* PROBLEM TO WORK ON
All entries below are to be reproduced precisely as they stand, without the pictures.
[AVAILABLE DATA]
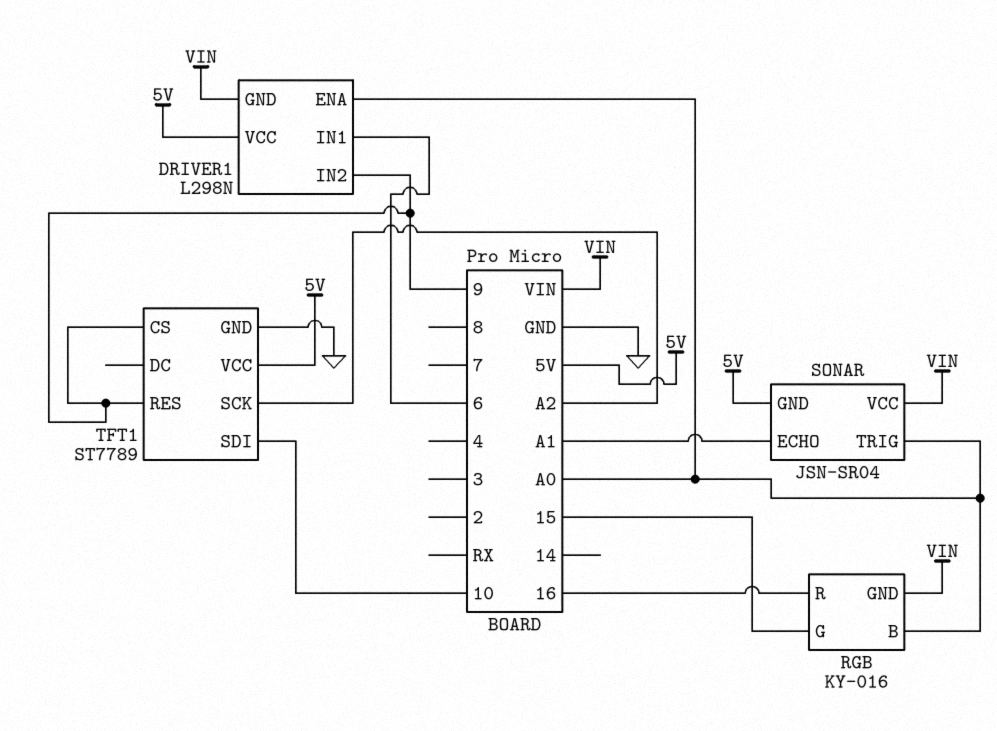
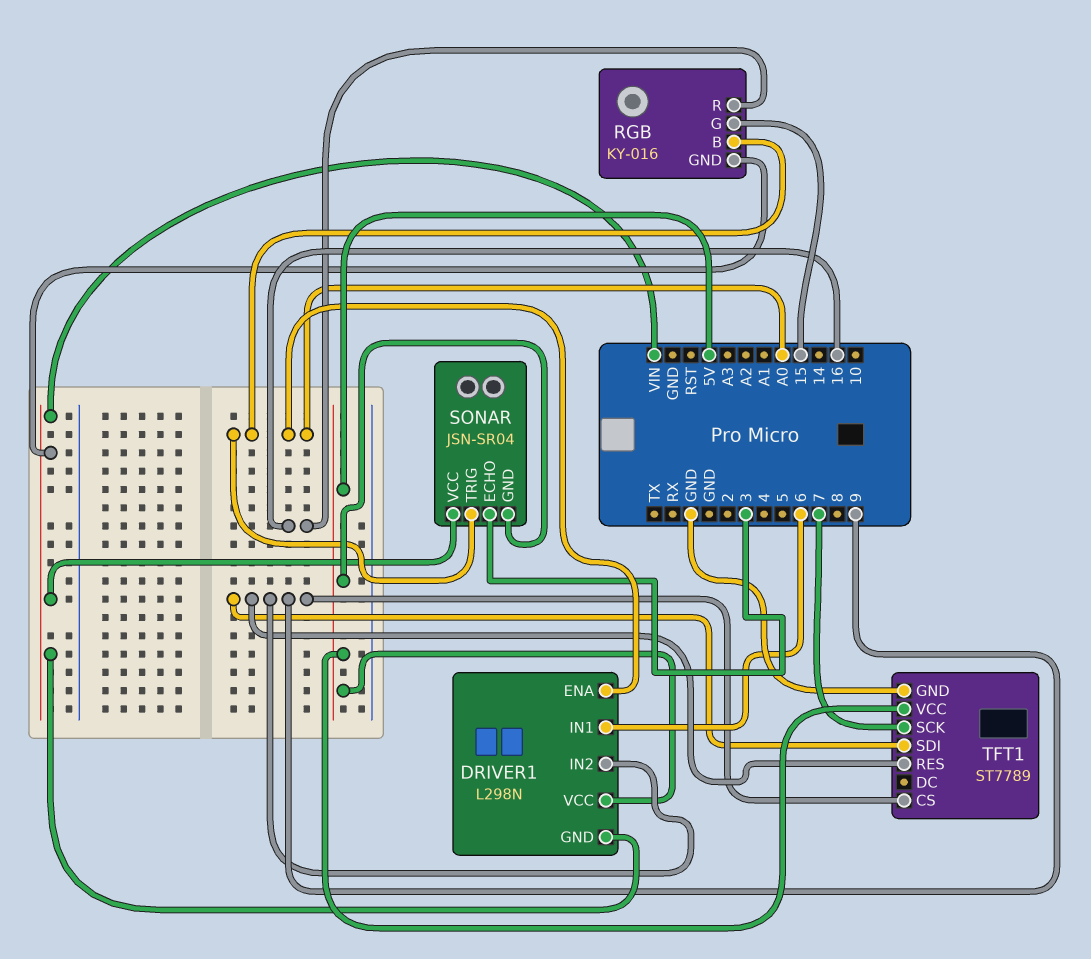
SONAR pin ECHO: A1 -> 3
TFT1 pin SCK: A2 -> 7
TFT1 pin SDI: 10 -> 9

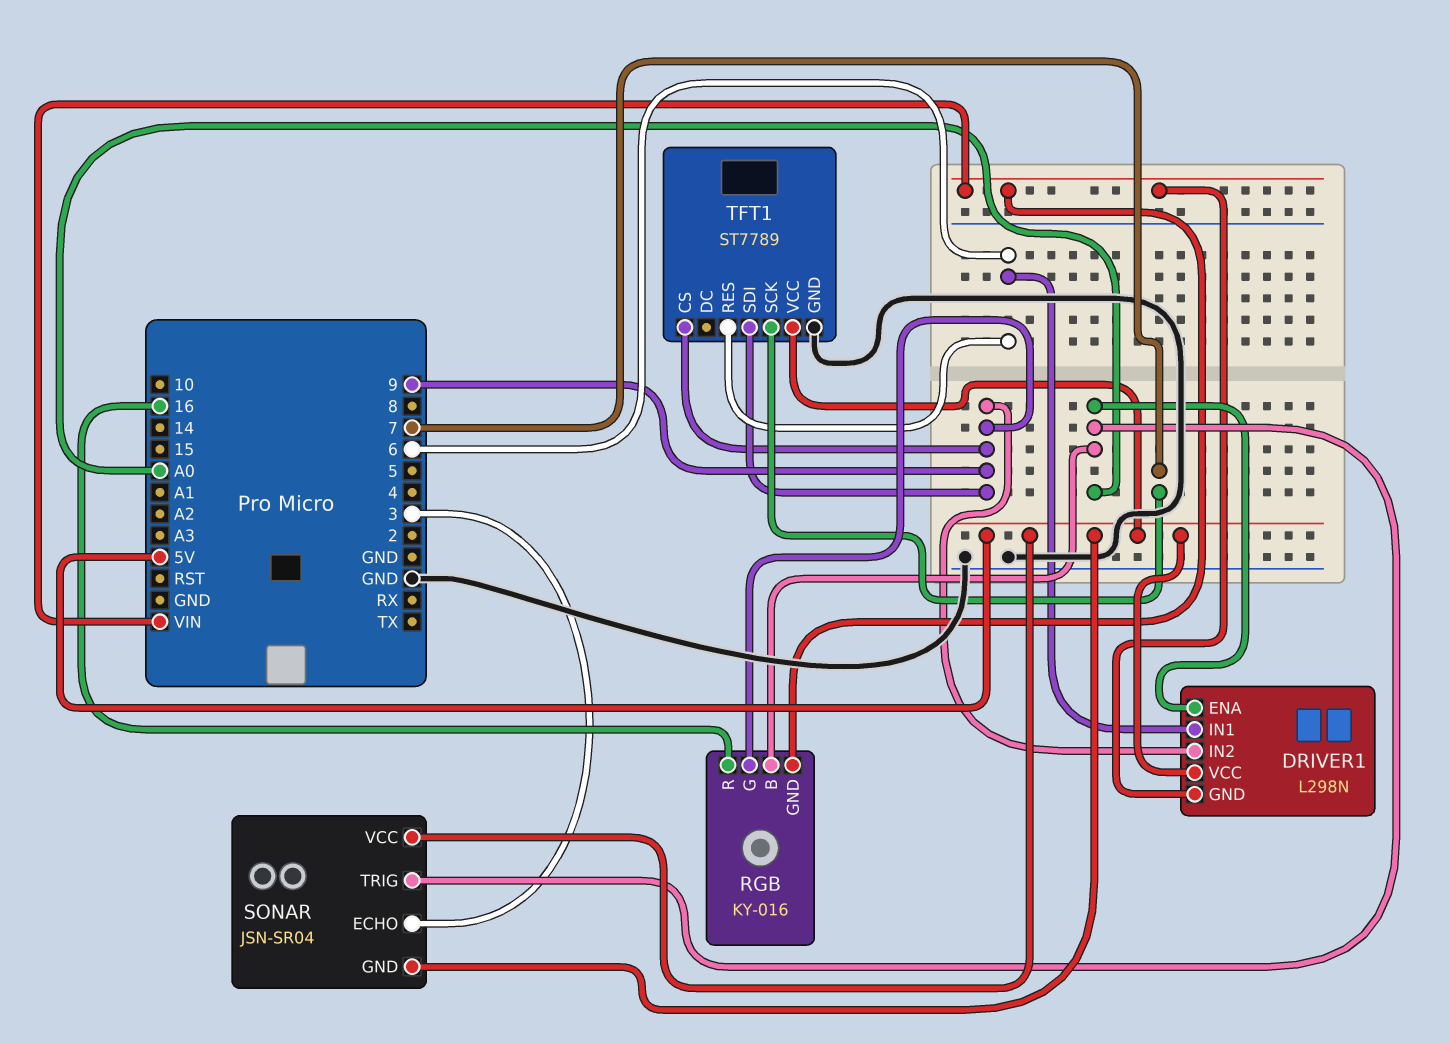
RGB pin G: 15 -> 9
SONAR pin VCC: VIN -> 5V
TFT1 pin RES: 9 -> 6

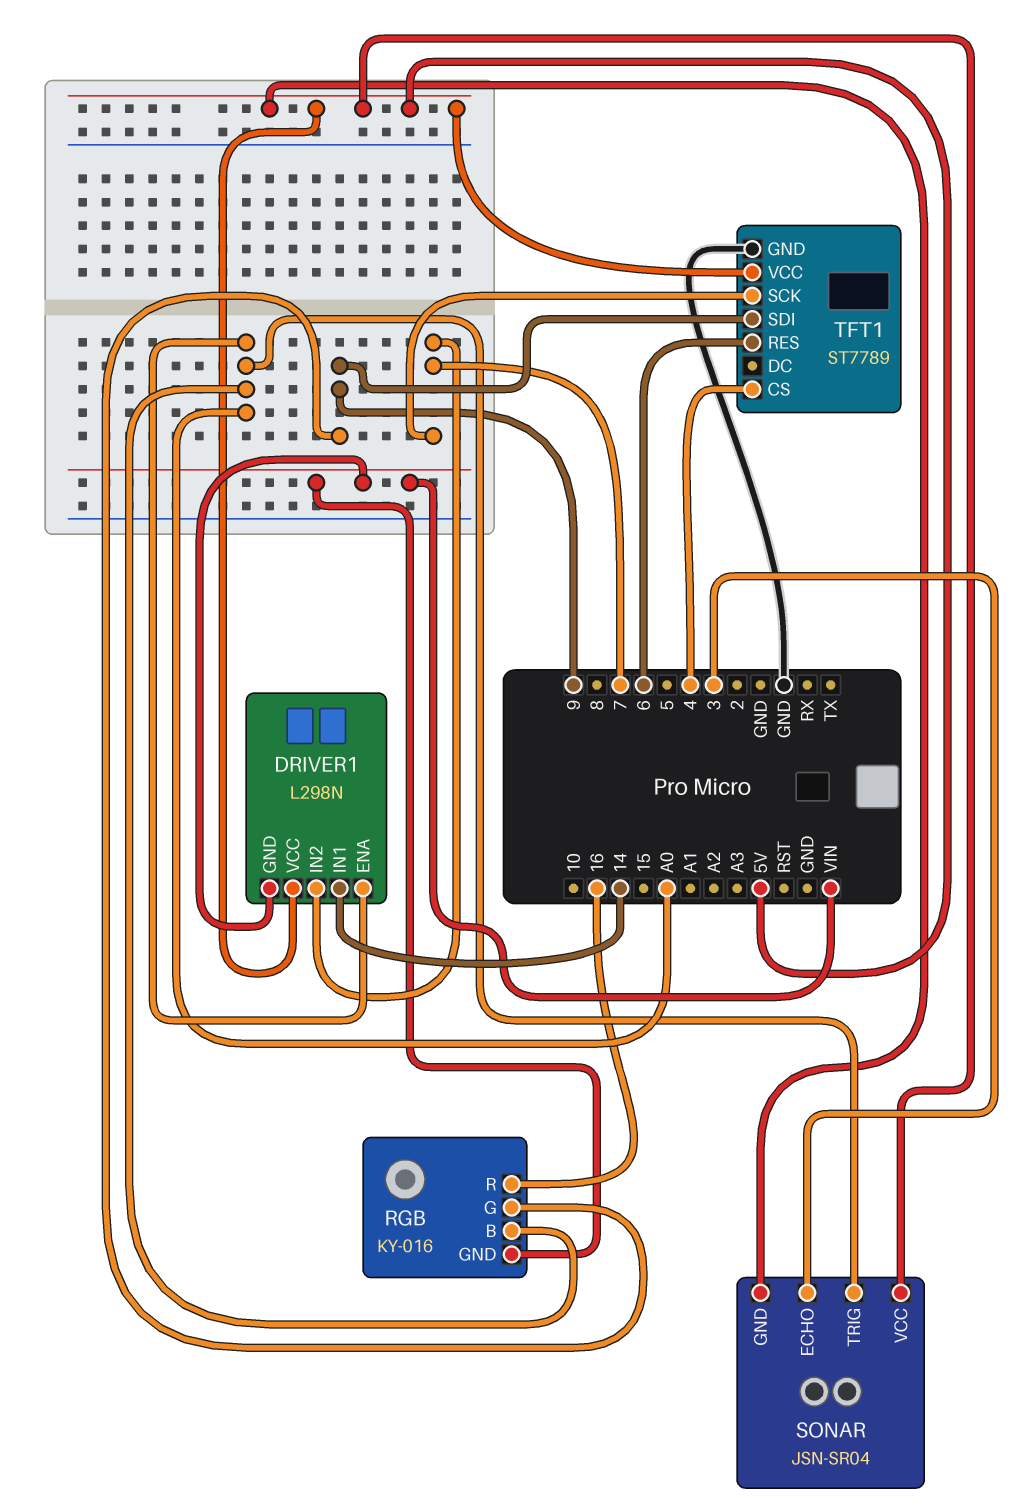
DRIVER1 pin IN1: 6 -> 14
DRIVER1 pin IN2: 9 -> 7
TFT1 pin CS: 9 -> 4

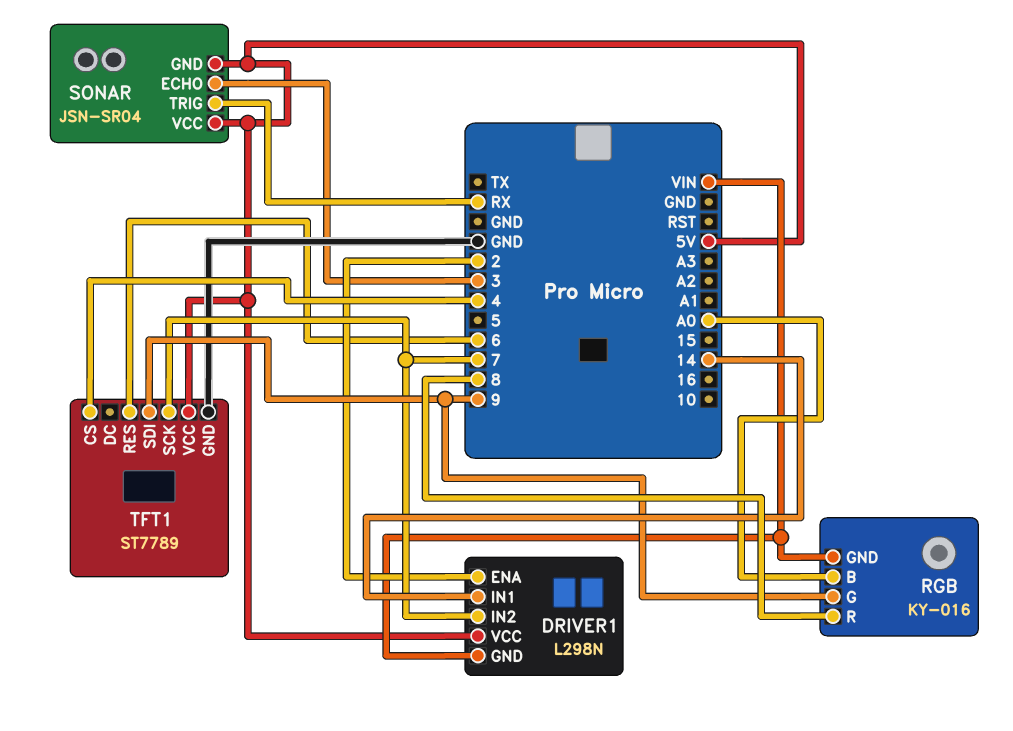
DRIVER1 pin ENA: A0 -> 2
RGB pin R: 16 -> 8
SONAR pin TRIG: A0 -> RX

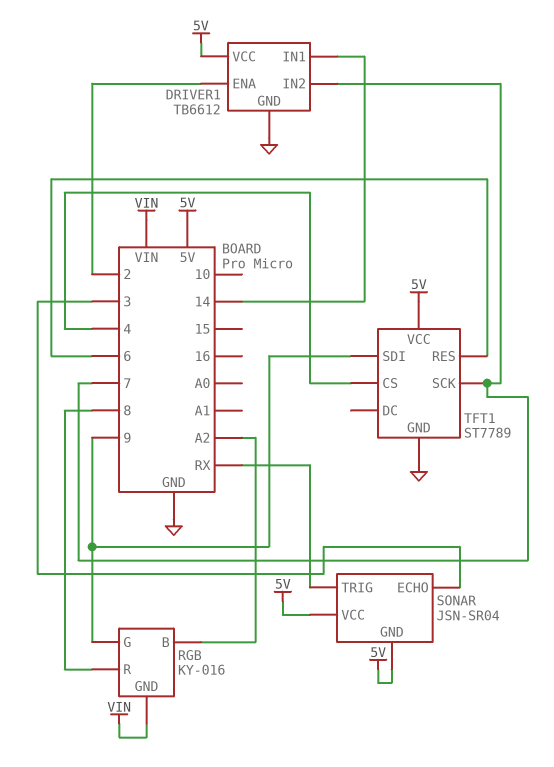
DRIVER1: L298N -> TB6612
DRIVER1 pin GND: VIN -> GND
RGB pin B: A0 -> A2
[/AVAILABLE DATA]
* ANSWER FOR THIS EXERCISE
SONAR pin ECHO: A1 -> 3
TFT1 pin SCK: A2 -> 7
TFT1 pin SDI: 10 -> 9

RGB pin G: 15 -> 9
SONAR pin VCC: VIN -> 5V
TFT1 pin RES: 9 -> 6

DRIVER1 pin IN1: 6 -> 14
DRIVER1 pin IN2: 9 -> 7
TFT1 pin CS: 9 -> 4

DRIVER1 pin ENA: A0 -> 2
RGB pin R: 16 -> 8
SONAR pin TRIG: A0 -> RX

DRIVER1: L298N -> TB6612
DRIVER1 pin GND: VIN -> GND
RGB pin B: A0 -> A2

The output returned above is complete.